# EXERCISE INSTRUCTIONS
Nothing but the lines from the top of the data to the line holding "(408, 329) = (407, 241): none" should be printed, word for word and both ends included; leave the pictures out.

# ENTRIES PROVIDED

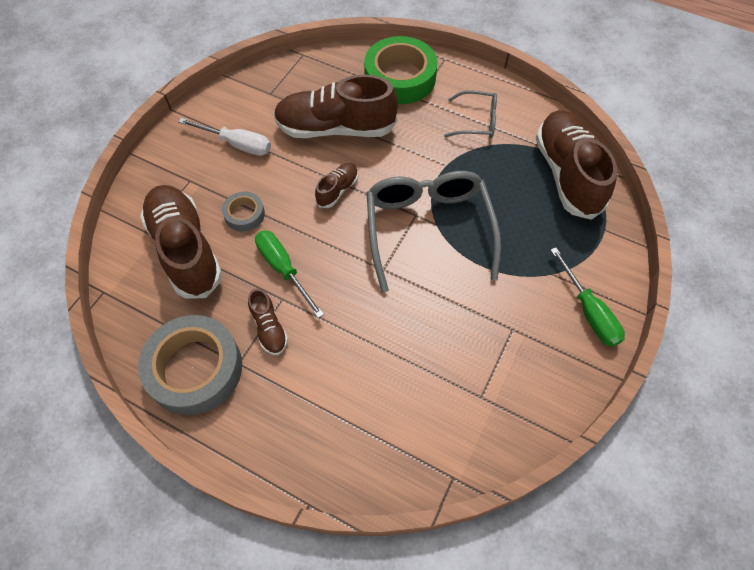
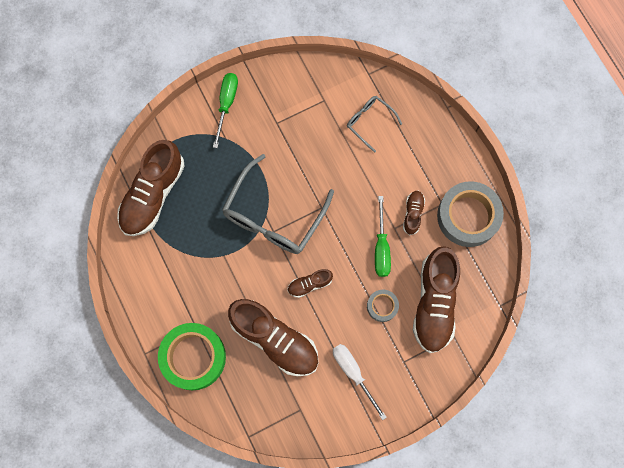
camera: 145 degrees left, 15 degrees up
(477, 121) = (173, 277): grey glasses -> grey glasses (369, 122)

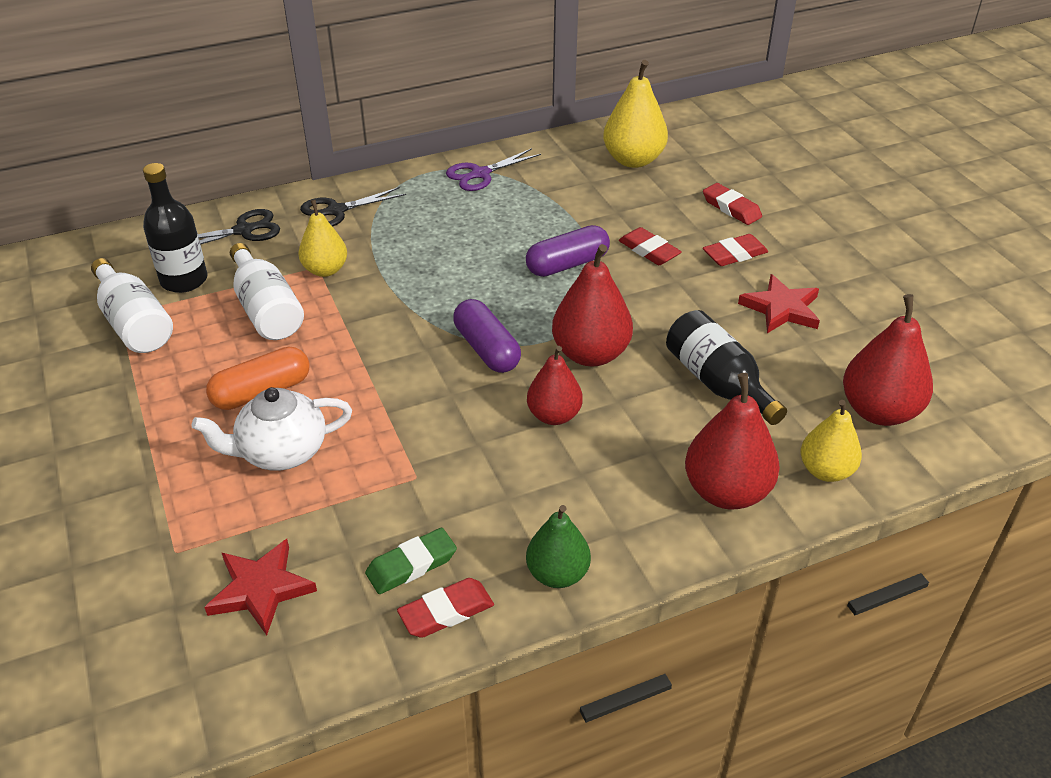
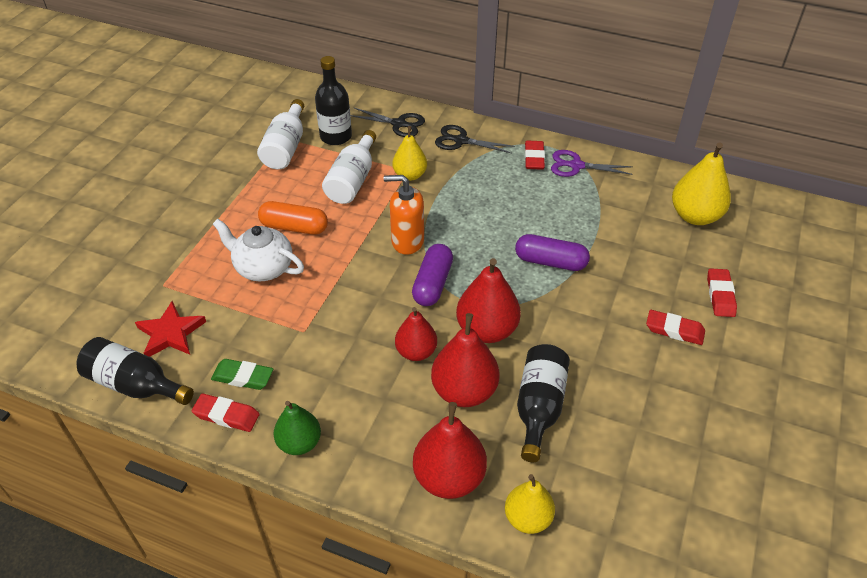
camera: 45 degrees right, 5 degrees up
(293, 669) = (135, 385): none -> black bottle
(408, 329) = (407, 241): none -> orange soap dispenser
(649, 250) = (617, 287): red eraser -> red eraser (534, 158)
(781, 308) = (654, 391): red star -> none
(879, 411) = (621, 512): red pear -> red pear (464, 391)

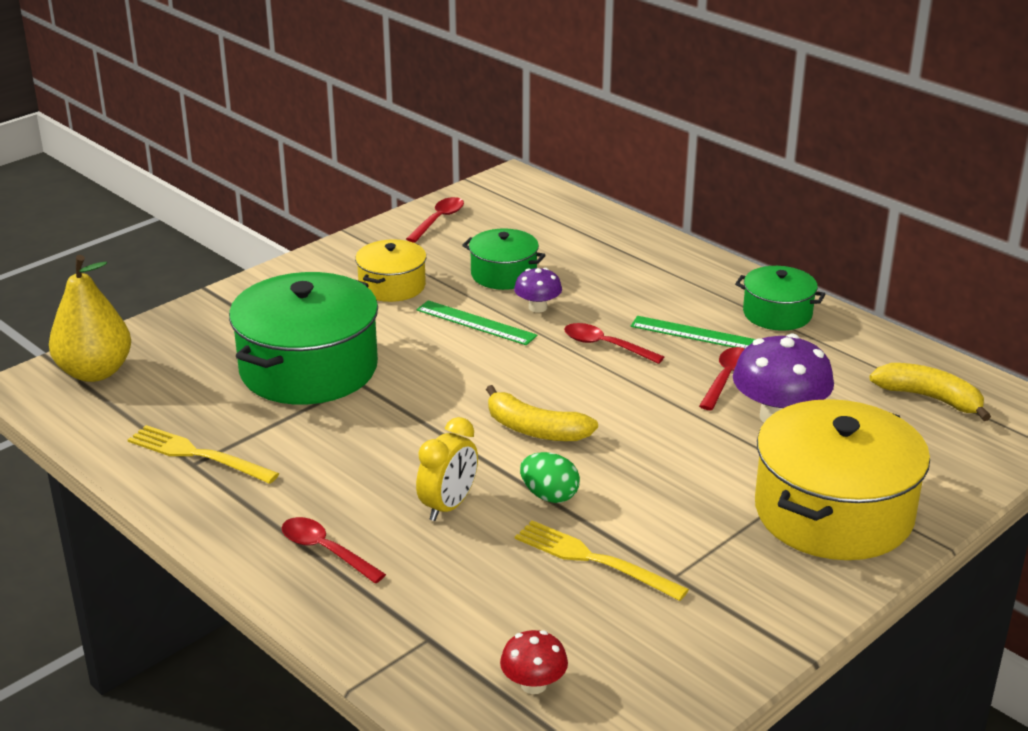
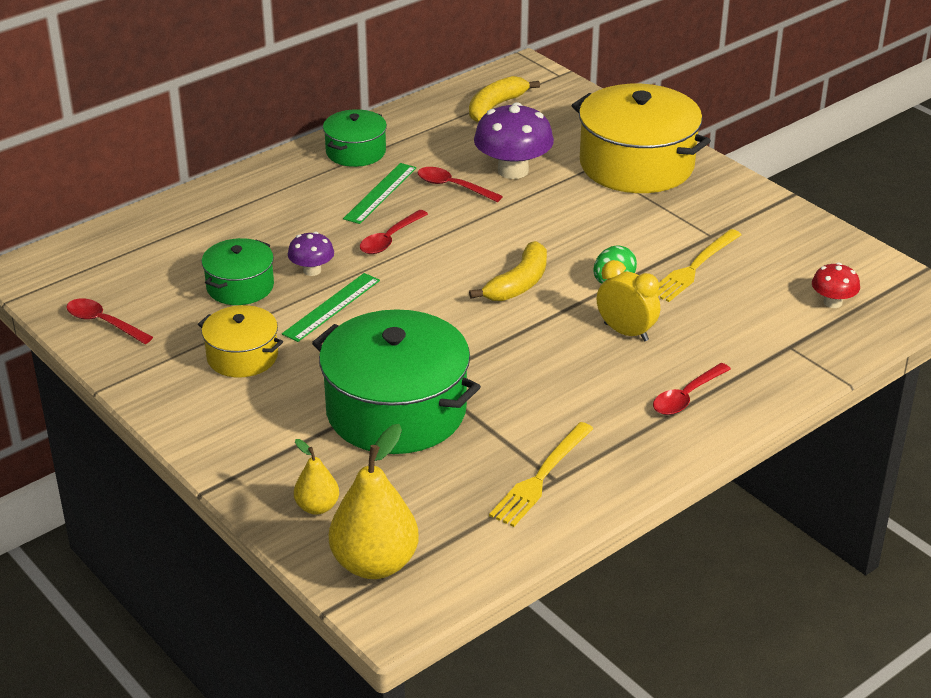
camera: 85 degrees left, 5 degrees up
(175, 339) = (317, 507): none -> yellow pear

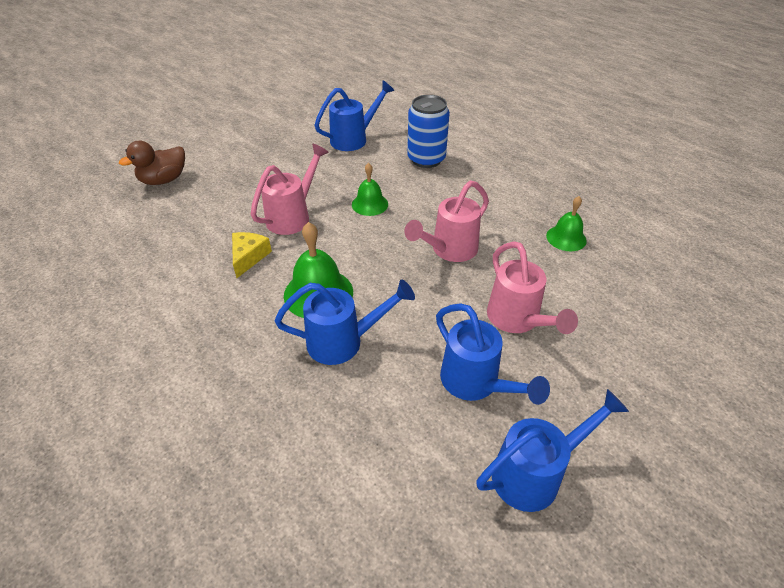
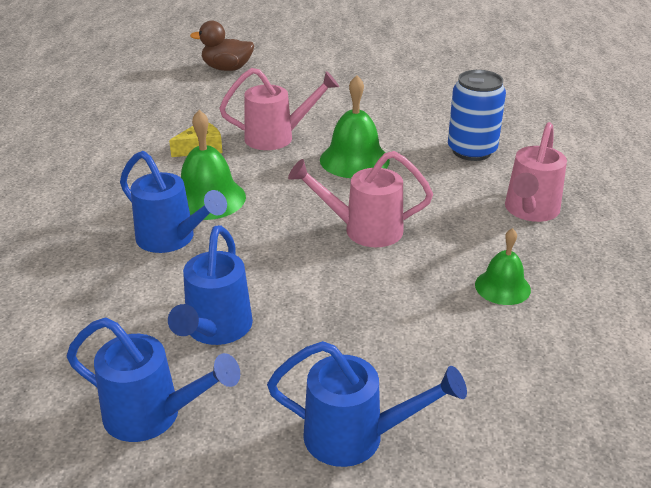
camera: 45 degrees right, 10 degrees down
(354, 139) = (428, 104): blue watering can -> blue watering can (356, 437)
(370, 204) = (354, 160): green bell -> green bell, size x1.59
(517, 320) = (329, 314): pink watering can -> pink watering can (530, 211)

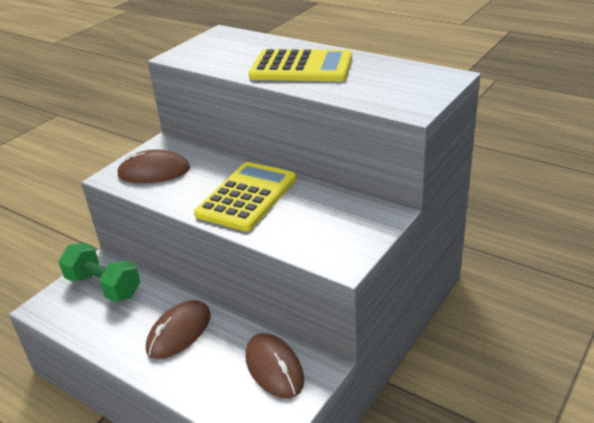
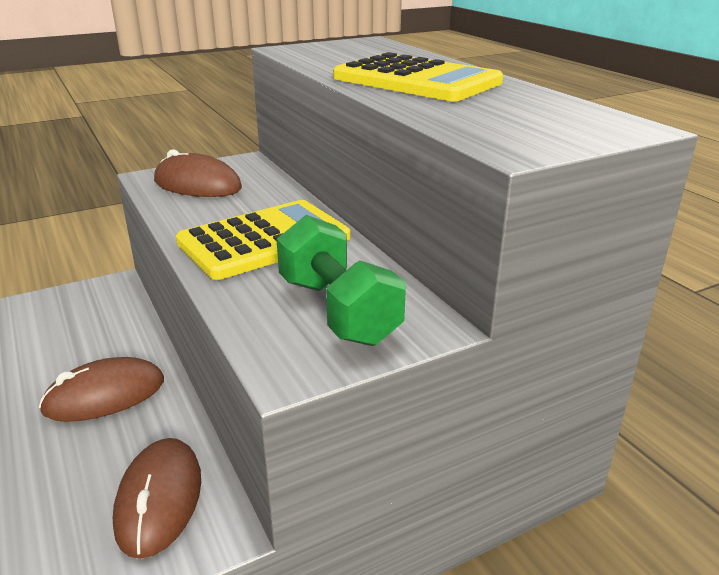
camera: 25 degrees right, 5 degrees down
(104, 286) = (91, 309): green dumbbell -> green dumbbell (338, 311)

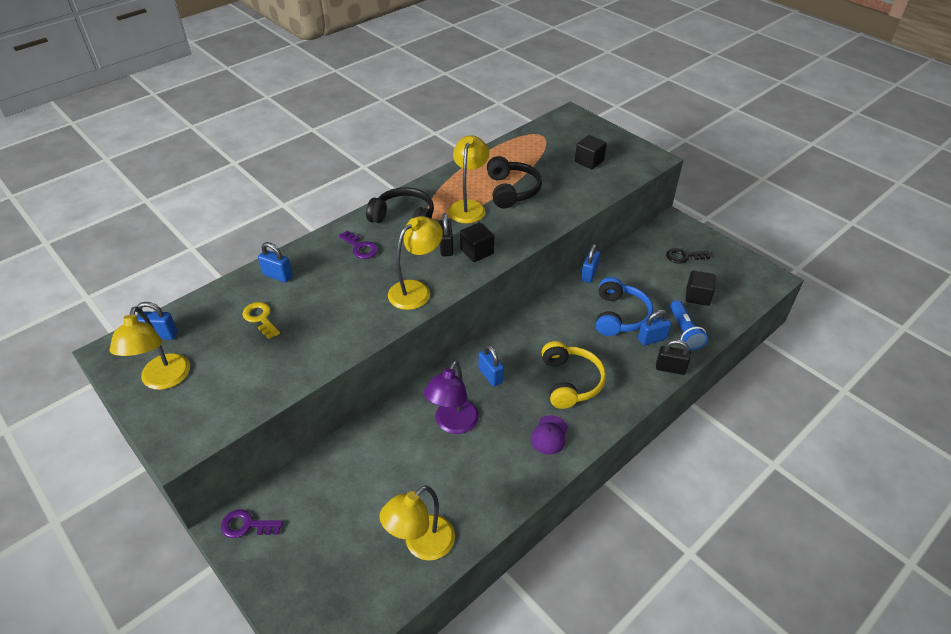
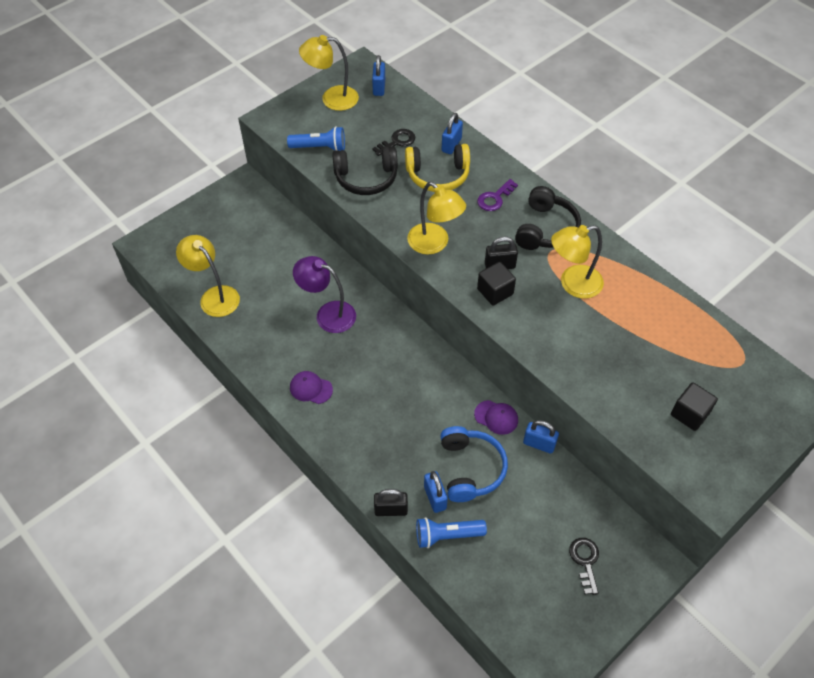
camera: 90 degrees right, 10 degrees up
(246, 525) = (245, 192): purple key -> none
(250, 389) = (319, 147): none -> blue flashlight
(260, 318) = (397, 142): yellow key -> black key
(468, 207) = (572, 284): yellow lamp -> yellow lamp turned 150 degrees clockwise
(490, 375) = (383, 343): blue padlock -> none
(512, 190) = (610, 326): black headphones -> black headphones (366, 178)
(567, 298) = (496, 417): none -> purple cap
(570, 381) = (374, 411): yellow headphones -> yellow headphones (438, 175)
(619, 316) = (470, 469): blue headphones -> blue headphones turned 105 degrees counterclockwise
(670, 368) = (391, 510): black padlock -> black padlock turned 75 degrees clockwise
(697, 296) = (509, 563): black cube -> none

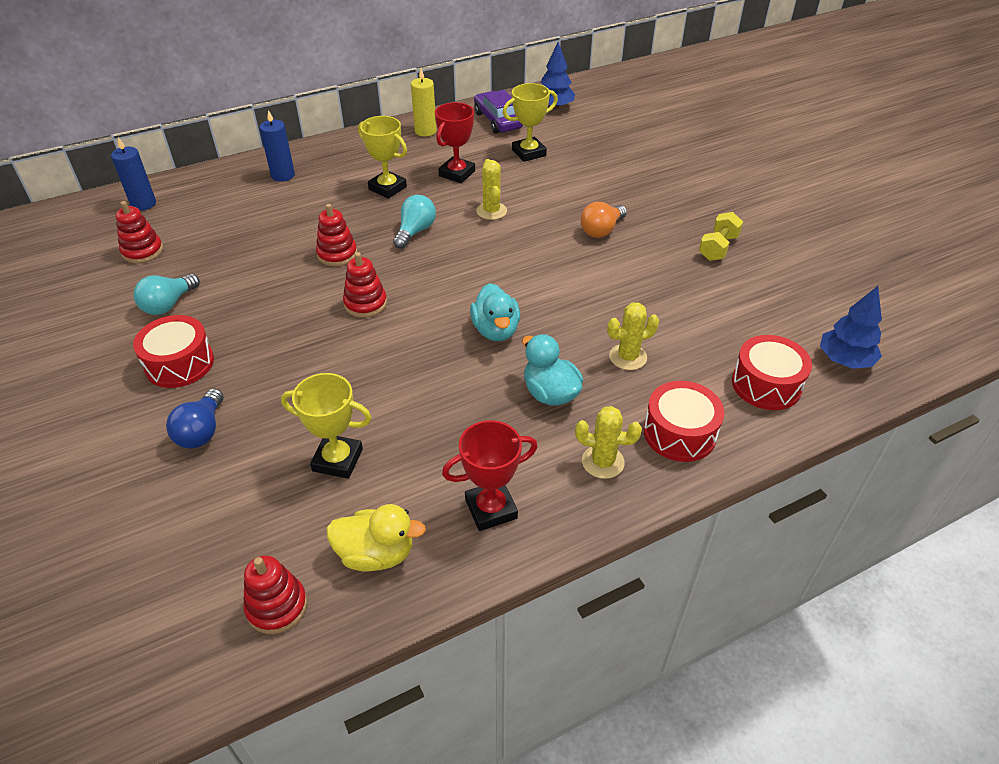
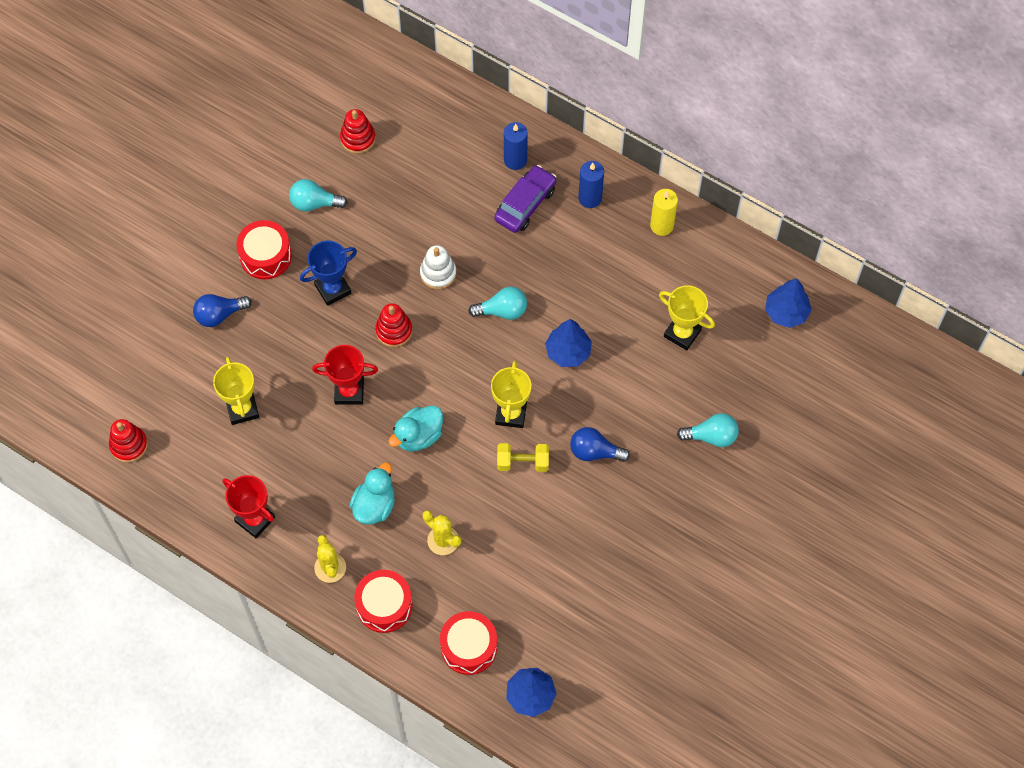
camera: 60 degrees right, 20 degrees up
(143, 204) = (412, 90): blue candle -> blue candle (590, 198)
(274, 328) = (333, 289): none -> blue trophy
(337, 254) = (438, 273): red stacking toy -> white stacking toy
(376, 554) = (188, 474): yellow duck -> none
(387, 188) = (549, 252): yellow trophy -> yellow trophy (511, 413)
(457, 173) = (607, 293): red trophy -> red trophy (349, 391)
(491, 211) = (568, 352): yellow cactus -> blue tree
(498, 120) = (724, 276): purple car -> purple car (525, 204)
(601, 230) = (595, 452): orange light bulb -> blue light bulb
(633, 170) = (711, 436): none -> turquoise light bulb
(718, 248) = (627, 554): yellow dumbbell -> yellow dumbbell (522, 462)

# WORKED SOLUTION
camera: 145 degrees left, 15 degrees up
(477, 121) = (173, 277): grey glasses -> grey glasses (369, 122)

camera: 45 degrees right, 5 degrees up
(293, 669) = (135, 385): none -> black bottle
(408, 329) = (407, 241): none -> orange soap dispenser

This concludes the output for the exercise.